## Stored data entries
==================================================
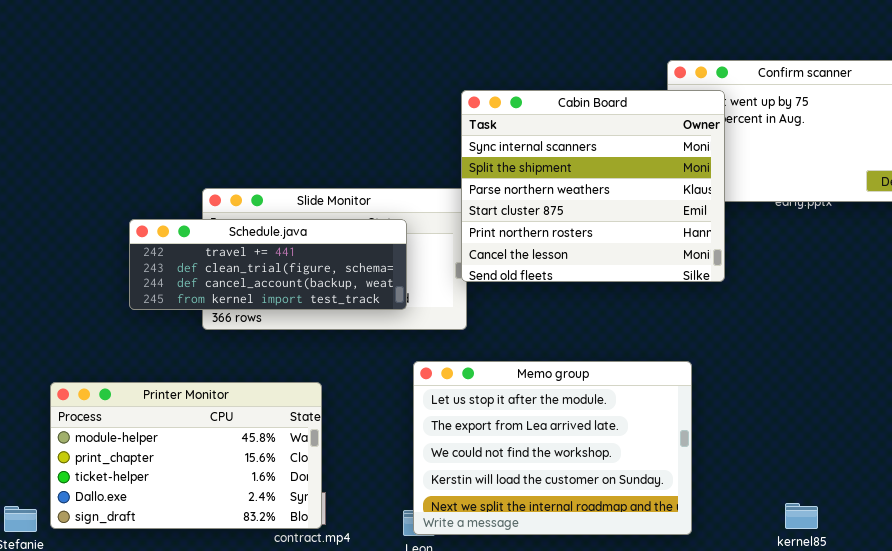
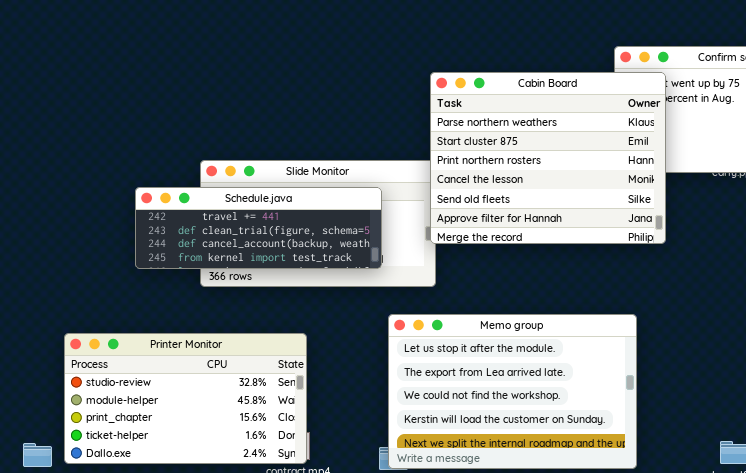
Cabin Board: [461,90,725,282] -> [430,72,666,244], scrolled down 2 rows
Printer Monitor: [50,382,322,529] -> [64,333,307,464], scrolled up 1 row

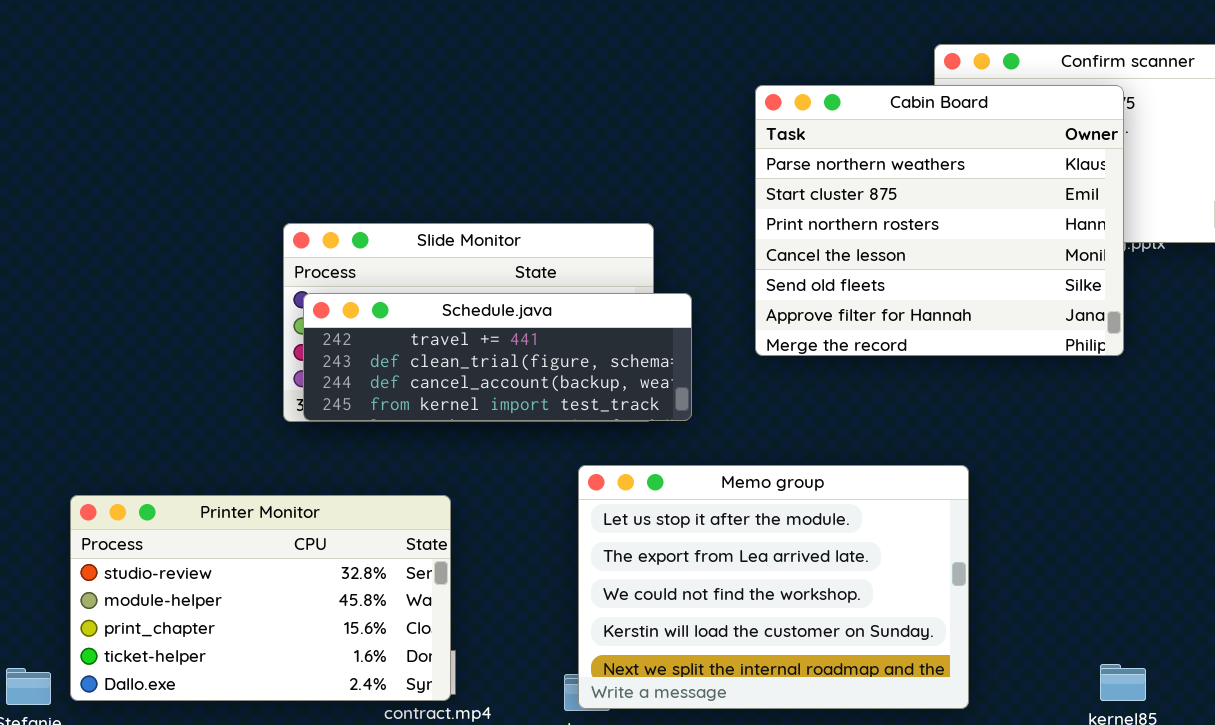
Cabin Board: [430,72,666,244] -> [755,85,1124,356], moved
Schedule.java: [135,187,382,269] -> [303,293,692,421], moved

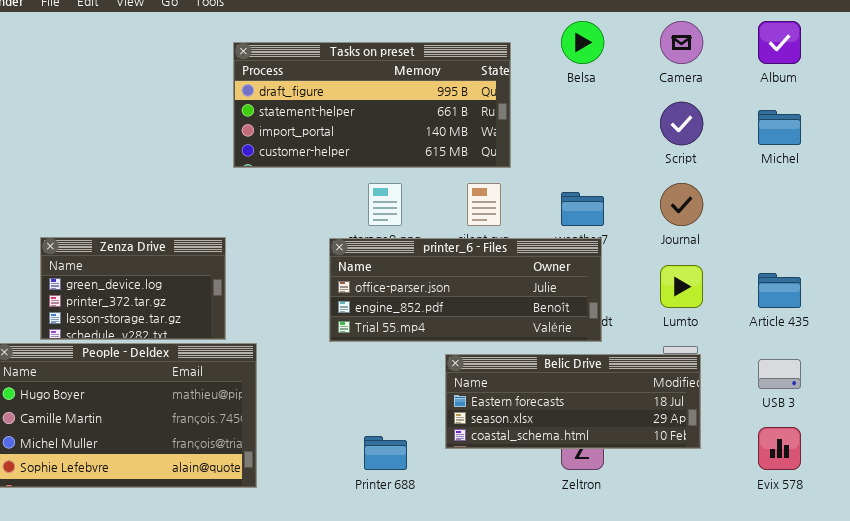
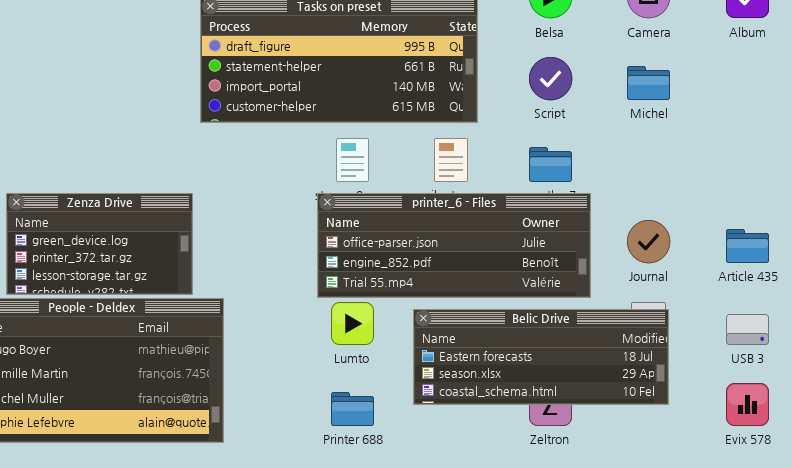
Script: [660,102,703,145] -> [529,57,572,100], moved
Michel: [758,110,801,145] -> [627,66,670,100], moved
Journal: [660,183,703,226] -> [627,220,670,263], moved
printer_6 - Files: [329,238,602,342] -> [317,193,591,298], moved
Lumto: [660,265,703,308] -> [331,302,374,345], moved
==================================================
## WORK TASK
Report each line in the entries where the string "scrolled" occurs.

## OUTPUT OF THE EXERCISE
Cabin Board: [461,90,725,282] -> [430,72,666,244], scrolled down 2 rows
Printer Monitor: [50,382,322,529] -> [64,333,307,464], scrolled up 1 row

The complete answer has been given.